• **Problem**
Word for word, restate every record.

• **Records supplied**
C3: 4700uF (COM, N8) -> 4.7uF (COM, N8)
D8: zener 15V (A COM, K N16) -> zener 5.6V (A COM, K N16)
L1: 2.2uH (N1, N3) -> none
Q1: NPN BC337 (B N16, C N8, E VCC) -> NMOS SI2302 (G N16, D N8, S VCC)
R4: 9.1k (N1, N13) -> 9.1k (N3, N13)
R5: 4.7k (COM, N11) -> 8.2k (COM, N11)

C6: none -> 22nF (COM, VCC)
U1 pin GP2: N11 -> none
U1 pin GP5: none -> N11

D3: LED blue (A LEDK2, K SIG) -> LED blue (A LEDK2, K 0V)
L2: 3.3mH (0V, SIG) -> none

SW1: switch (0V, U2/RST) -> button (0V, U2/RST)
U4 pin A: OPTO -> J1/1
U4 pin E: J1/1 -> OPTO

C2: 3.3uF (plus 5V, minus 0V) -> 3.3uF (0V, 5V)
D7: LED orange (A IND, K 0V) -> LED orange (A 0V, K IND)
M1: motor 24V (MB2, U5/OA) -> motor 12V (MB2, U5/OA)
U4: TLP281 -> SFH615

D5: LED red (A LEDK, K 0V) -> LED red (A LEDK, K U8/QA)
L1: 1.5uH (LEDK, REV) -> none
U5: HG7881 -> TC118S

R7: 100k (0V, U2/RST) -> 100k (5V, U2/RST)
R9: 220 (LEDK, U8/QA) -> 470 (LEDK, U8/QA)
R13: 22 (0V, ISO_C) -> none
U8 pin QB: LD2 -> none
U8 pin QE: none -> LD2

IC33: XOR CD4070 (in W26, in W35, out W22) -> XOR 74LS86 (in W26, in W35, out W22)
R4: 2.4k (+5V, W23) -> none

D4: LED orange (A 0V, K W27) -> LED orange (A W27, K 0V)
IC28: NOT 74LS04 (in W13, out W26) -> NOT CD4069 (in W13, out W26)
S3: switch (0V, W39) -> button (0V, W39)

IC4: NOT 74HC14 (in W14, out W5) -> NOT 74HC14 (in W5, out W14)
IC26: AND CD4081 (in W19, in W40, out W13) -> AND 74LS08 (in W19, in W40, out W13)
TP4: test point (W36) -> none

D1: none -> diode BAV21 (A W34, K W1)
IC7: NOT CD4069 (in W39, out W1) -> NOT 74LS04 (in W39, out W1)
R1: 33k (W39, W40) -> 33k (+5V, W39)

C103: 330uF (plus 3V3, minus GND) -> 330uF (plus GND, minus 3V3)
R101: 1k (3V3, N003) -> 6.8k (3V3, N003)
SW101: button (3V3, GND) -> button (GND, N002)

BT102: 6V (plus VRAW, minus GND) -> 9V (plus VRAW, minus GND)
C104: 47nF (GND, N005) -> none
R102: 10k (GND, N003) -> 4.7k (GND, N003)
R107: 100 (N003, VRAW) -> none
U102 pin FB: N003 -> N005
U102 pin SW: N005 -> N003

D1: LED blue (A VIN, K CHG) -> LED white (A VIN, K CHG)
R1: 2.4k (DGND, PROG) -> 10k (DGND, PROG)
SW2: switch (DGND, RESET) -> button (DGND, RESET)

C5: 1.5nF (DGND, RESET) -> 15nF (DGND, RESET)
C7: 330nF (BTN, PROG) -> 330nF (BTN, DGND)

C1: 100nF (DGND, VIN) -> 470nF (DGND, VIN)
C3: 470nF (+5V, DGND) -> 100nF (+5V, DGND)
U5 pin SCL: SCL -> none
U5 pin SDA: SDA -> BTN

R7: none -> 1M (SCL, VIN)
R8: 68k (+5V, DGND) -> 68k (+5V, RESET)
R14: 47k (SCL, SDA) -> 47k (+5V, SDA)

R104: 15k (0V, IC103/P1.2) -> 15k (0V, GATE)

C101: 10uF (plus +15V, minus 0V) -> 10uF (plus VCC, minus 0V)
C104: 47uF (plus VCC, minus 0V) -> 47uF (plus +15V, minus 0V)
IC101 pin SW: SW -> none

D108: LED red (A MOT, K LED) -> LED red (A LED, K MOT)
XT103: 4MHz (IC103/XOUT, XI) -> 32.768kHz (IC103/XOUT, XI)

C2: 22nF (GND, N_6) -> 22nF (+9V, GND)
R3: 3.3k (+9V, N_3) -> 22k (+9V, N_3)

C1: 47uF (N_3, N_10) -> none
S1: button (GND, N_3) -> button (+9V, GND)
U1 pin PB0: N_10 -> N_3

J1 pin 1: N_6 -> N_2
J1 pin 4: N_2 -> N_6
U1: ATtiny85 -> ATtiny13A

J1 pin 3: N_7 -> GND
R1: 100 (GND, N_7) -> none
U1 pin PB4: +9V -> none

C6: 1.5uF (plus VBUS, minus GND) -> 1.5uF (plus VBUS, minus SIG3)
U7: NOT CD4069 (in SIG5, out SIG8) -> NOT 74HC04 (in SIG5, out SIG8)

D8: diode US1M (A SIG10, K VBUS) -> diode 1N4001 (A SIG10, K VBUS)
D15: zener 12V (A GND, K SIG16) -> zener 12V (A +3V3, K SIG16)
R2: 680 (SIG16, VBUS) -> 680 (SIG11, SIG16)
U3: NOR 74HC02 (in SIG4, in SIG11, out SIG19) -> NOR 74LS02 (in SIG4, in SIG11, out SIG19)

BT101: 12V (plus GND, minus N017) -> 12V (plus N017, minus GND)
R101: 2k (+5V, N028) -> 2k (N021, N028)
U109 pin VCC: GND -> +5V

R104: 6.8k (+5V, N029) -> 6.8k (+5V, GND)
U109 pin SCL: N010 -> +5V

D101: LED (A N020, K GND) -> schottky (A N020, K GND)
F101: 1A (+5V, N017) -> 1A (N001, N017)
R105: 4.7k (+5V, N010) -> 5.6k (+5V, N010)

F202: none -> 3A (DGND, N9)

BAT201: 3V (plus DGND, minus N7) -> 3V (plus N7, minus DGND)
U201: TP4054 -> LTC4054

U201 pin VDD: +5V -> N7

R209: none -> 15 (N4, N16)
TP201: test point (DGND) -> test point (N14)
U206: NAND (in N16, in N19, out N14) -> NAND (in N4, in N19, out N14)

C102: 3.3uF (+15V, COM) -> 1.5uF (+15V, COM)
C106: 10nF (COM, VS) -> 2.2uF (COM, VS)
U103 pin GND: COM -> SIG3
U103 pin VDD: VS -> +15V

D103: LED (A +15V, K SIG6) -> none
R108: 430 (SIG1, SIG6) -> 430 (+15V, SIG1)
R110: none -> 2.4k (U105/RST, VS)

• **Solution for this task**
C3: 4700uF (COM, N8) -> 4.7uF (COM, N8)
D8: zener 15V (A COM, K N16) -> zener 5.6V (A COM, K N16)
L1: 2.2uH (N1, N3) -> none
Q1: NPN BC337 (B N16, C N8, E VCC) -> NMOS SI2302 (G N16, D N8, S VCC)
R4: 9.1k (N1, N13) -> 9.1k (N3, N13)
R5: 4.7k (COM, N11) -> 8.2k (COM, N11)

C6: none -> 22nF (COM, VCC)
U1 pin GP2: N11 -> none
U1 pin GP5: none -> N11

D3: LED blue (A LEDK2, K SIG) -> LED blue (A LEDK2, K 0V)
L2: 3.3mH (0V, SIG) -> none

SW1: switch (0V, U2/RST) -> button (0V, U2/RST)
U4 pin A: OPTO -> J1/1
U4 pin E: J1/1 -> OPTO

C2: 3.3uF (plus 5V, minus 0V) -> 3.3uF (0V, 5V)
D7: LED orange (A IND, K 0V) -> LED orange (A 0V, K IND)
M1: motor 24V (MB2, U5/OA) -> motor 12V (MB2, U5/OA)
U4: TLP281 -> SFH615

D5: LED red (A LEDK, K 0V) -> LED red (A LEDK, K U8/QA)
L1: 1.5uH (LEDK, REV) -> none
U5: HG7881 -> TC118S

R7: 100k (0V, U2/RST) -> 100k (5V, U2/RST)
R9: 220 (LEDK, U8/QA) -> 470 (LEDK, U8/QA)
R13: 22 (0V, ISO_C) -> none
U8 pin QB: LD2 -> none
U8 pin QE: none -> LD2

IC33: XOR CD4070 (in W26, in W35, out W22) -> XOR 74LS86 (in W26, in W35, out W22)
R4: 2.4k (+5V, W23) -> none

D4: LED orange (A 0V, K W27) -> LED orange (A W27, K 0V)
IC28: NOT 74LS04 (in W13, out W26) -> NOT CD4069 (in W13, out W26)
S3: switch (0V, W39) -> button (0V, W39)

IC4: NOT 74HC14 (in W14, out W5) -> NOT 74HC14 (in W5, out W14)
IC26: AND CD4081 (in W19, in W40, out W13) -> AND 74LS08 (in W19, in W40, out W13)
TP4: test point (W36) -> none

D1: none -> diode BAV21 (A W34, K W1)
IC7: NOT CD4069 (in W39, out W1) -> NOT 74LS04 (in W39, out W1)
R1: 33k (W39, W40) -> 33k (+5V, W39)

C103: 330uF (plus 3V3, minus GND) -> 330uF (plus GND, minus 3V3)
R101: 1k (3V3, N003) -> 6.8k (3V3, N003)
SW101: button (3V3, GND) -> button (GND, N002)

BT102: 6V (plus VRAW, minus GND) -> 9V (plus VRAW, minus GND)
C104: 47nF (GND, N005) -> none
R102: 10k (GND, N003) -> 4.7k (GND, N003)
R107: 100 (N003, VRAW) -> none
U102 pin FB: N003 -> N005
U102 pin SW: N005 -> N003

D1: LED blue (A VIN, K CHG) -> LED white (A VIN, K CHG)
R1: 2.4k (DGND, PROG) -> 10k (DGND, PROG)
SW2: switch (DGND, RESET) -> button (DGND, RESET)

C5: 1.5nF (DGND, RESET) -> 15nF (DGND, RESET)
C7: 330nF (BTN, PROG) -> 330nF (BTN, DGND)

C1: 100nF (DGND, VIN) -> 470nF (DGND, VIN)
C3: 470nF (+5V, DGND) -> 100nF (+5V, DGND)
U5 pin SCL: SCL -> none
U5 pin SDA: SDA -> BTN

R7: none -> 1M (SCL, VIN)
R8: 68k (+5V, DGND) -> 68k (+5V, RESET)
R14: 47k (SCL, SDA) -> 47k (+5V, SDA)

R104: 15k (0V, IC103/P1.2) -> 15k (0V, GATE)

C101: 10uF (plus +15V, minus 0V) -> 10uF (plus VCC, minus 0V)
C104: 47uF (plus VCC, minus 0V) -> 47uF (plus +15V, minus 0V)
IC101 pin SW: SW -> none

D108: LED red (A MOT, K LED) -> LED red (A LED, K MOT)
XT103: 4MHz (IC103/XOUT, XI) -> 32.768kHz (IC103/XOUT, XI)

C2: 22nF (GND, N_6) -> 22nF (+9V, GND)
R3: 3.3k (+9V, N_3) -> 22k (+9V, N_3)

C1: 47uF (N_3, N_10) -> none
S1: button (GND, N_3) -> button (+9V, GND)
U1 pin PB0: N_10 -> N_3

J1 pin 1: N_6 -> N_2
J1 pin 4: N_2 -> N_6
U1: ATtiny85 -> ATtiny13A

J1 pin 3: N_7 -> GND
R1: 100 (GND, N_7) -> none
U1 pin PB4: +9V -> none

C6: 1.5uF (plus VBUS, minus GND) -> 1.5uF (plus VBUS, minus SIG3)
U7: NOT CD4069 (in SIG5, out SIG8) -> NOT 74HC04 (in SIG5, out SIG8)

D8: diode US1M (A SIG10, K VBUS) -> diode 1N4001 (A SIG10, K VBUS)
D15: zener 12V (A GND, K SIG16) -> zener 12V (A +3V3, K SIG16)
R2: 680 (SIG16, VBUS) -> 680 (SIG11, SIG16)
U3: NOR 74HC02 (in SIG4, in SIG11, out SIG19) -> NOR 74LS02 (in SIG4, in SIG11, out SIG19)

BT101: 12V (plus GND, minus N017) -> 12V (plus N017, minus GND)
R101: 2k (+5V, N028) -> 2k (N021, N028)
U109 pin VCC: GND -> +5V

R104: 6.8k (+5V, N029) -> 6.8k (+5V, GND)
U109 pin SCL: N010 -> +5V

D101: LED (A N020, K GND) -> schottky (A N020, K GND)
F101: 1A (+5V, N017) -> 1A (N001, N017)
R105: 4.7k (+5V, N010) -> 5.6k (+5V, N010)

F202: none -> 3A (DGND, N9)

BAT201: 3V (plus DGND, minus N7) -> 3V (plus N7, minus DGND)
U201: TP4054 -> LTC4054

U201 pin VDD: +5V -> N7

R209: none -> 15 (N4, N16)
TP201: test point (DGND) -> test point (N14)
U206: NAND (in N16, in N19, out N14) -> NAND (in N4, in N19, out N14)

C102: 3.3uF (+15V, COM) -> 1.5uF (+15V, COM)
C106: 10nF (COM, VS) -> 2.2uF (COM, VS)
U103 pin GND: COM -> SIG3
U103 pin VDD: VS -> +15V

D103: LED (A +15V, K SIG6) -> none
R108: 430 (SIG1, SIG6) -> 430 (+15V, SIG1)
R110: none -> 2.4k (U105/RST, VS)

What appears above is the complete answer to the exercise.